### DIRECTIONS
Look for the line containing "(530, 318) = (684, 377): blue star -> none" in the entries below, then print that line and all that follow it exactly.

(Stored data entries)
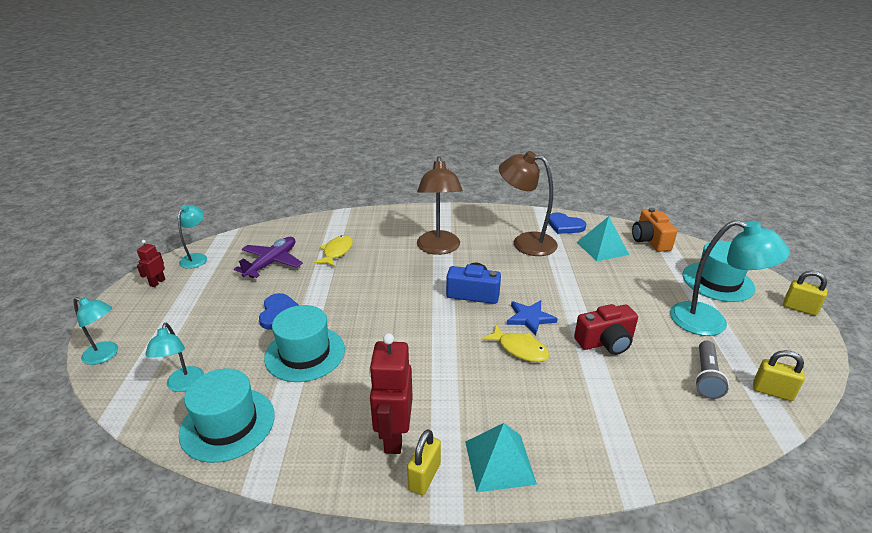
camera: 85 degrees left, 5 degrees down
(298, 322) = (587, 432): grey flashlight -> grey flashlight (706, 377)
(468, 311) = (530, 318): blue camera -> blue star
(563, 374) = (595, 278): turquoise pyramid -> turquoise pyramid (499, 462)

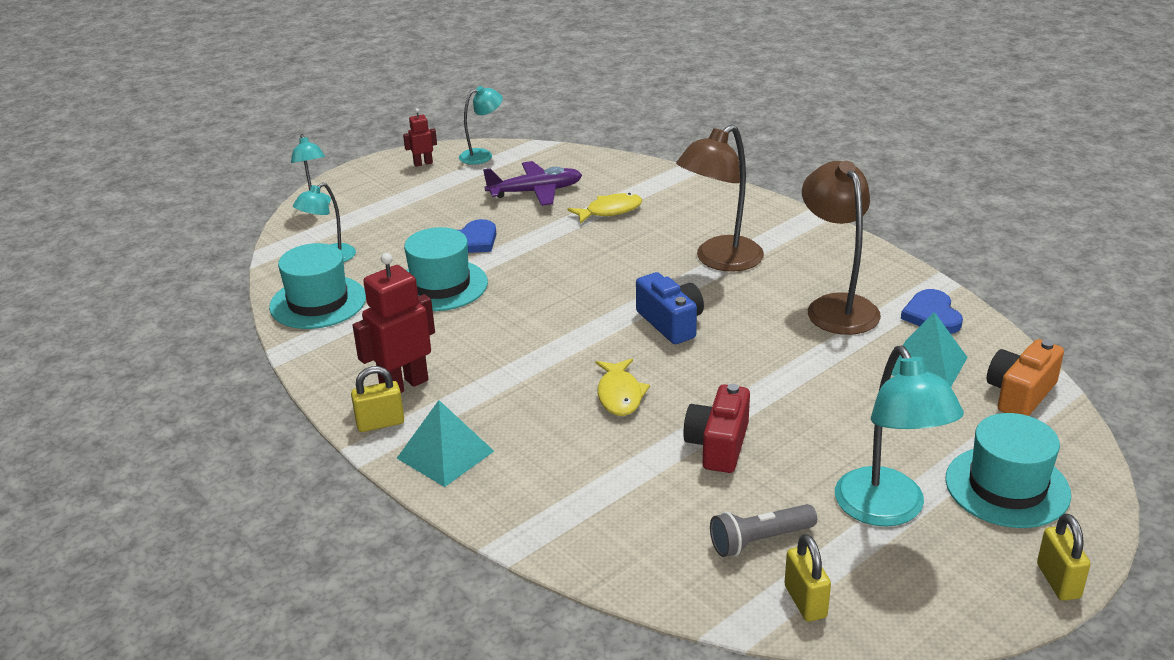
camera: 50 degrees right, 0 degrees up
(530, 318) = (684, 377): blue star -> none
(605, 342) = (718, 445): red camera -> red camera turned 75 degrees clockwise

### WRITTEN SOLUTION
(530, 318) = (684, 377): blue star -> none
(605, 342) = (718, 445): red camera -> red camera turned 75 degrees clockwise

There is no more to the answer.